» Change detection data
····················

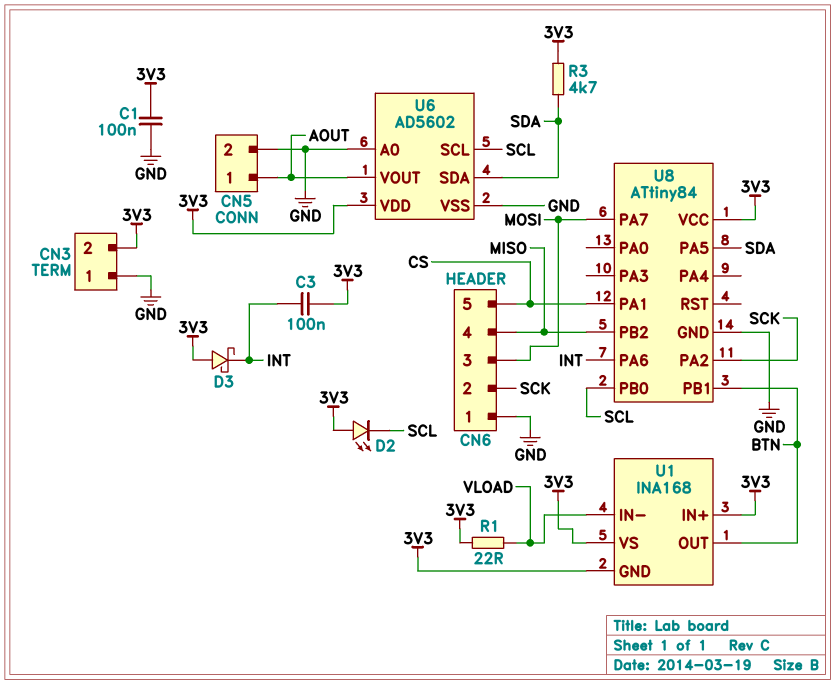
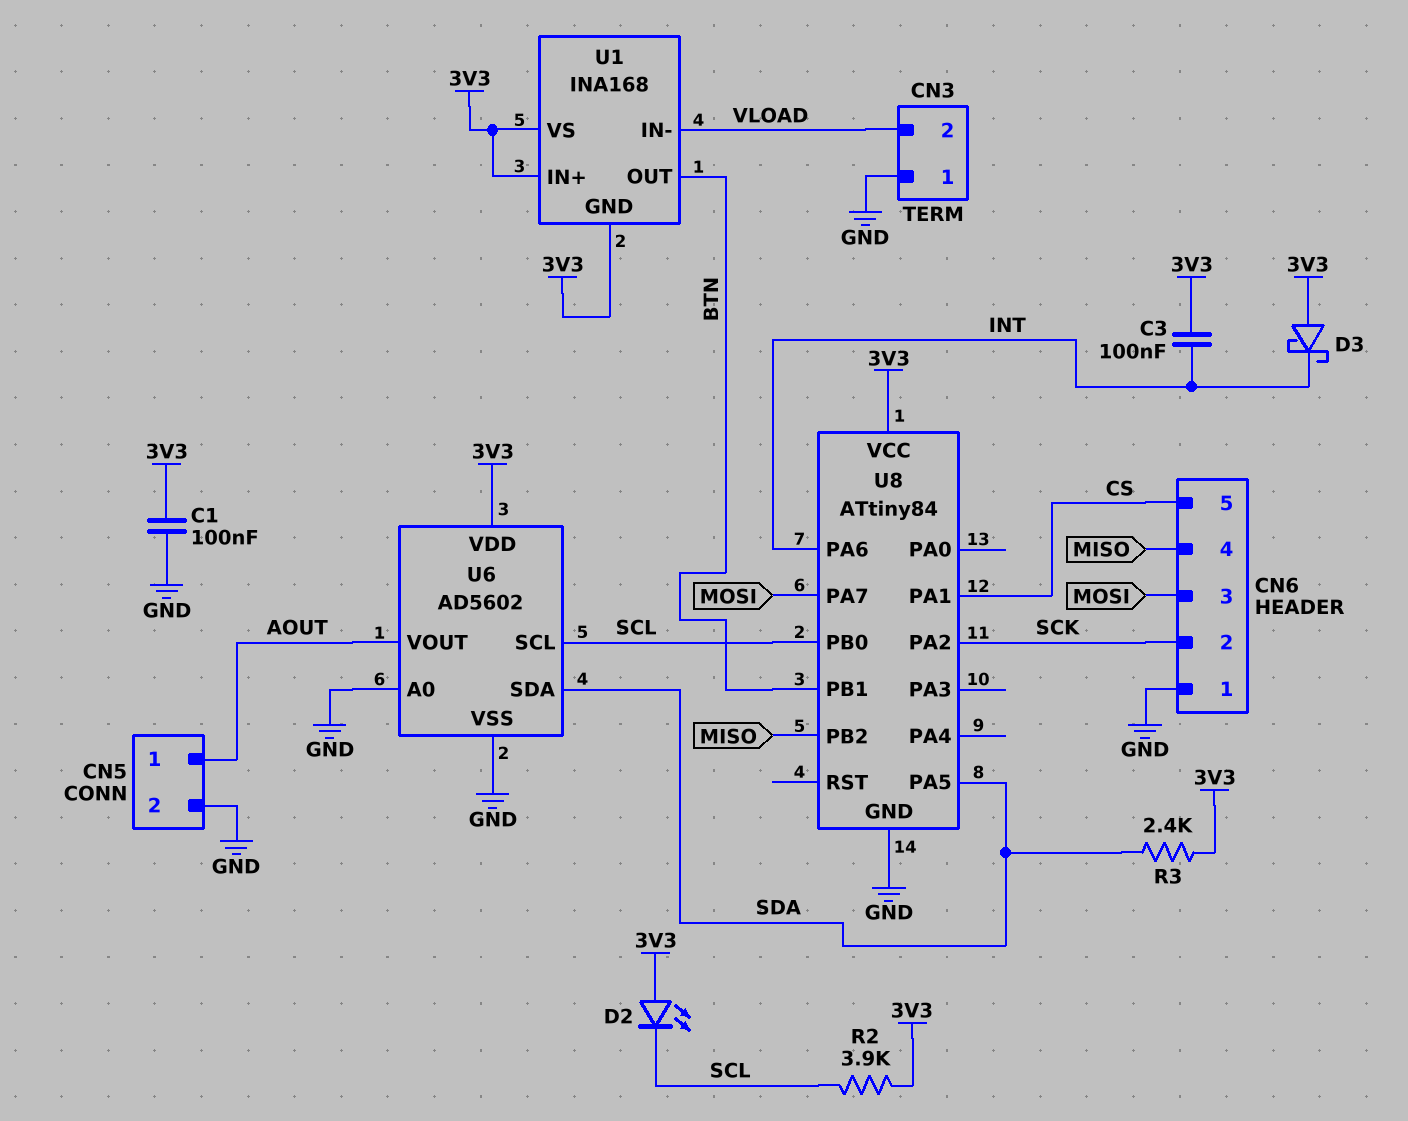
CN3 pin 2: 3V3 -> VLOAD
R1: 22 (3V3, VLOAD) -> none
R2: none -> 3.9k (3V3, SCL)
R3: 4.7k (3V3, SDA) -> 2.4k (3V3, SDA)

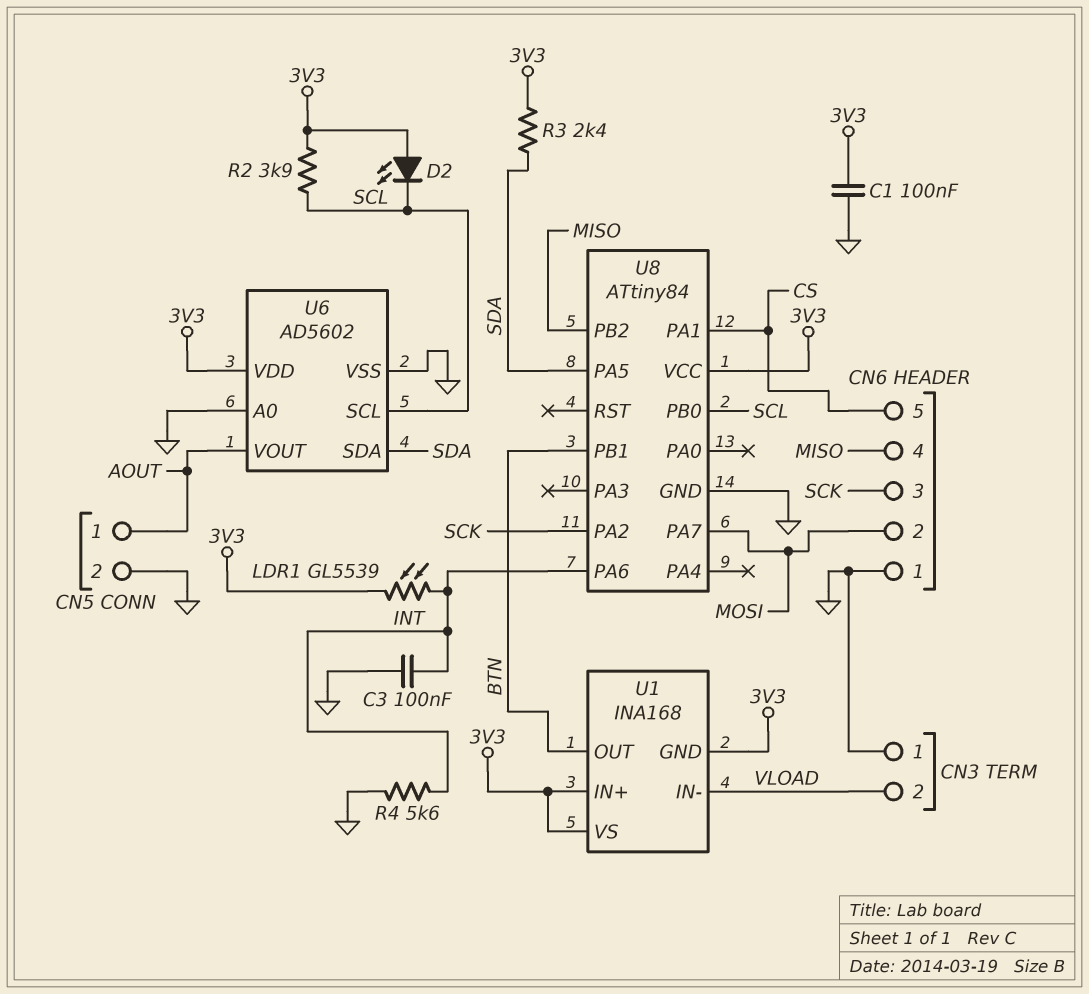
C3: 100nF (3V3, INT) -> 100nF (GND, INT)
CN6 pin 2: SCK -> MOSI
CN6 pin 3: MOSI -> SCK
D3: schottky (A 3V3, K INT) -> none
LDR1: none -> GL5539 (3V3, INT)
R4: none -> 5.6k (GND, INT)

····················

» What is required
All of the records need to be reproduced exactly, with each picture omitted.

» Answer below
CN3 pin 2: 3V3 -> VLOAD
R1: 22 (3V3, VLOAD) -> none
R2: none -> 3.9k (3V3, SCL)
R3: 4.7k (3V3, SDA) -> 2.4k (3V3, SDA)

C3: 100nF (3V3, INT) -> 100nF (GND, INT)
CN6 pin 2: SCK -> MOSI
CN6 pin 3: MOSI -> SCK
D3: schottky (A 3V3, K INT) -> none
LDR1: none -> GL5539 (3V3, INT)
R4: none -> 5.6k (GND, INT)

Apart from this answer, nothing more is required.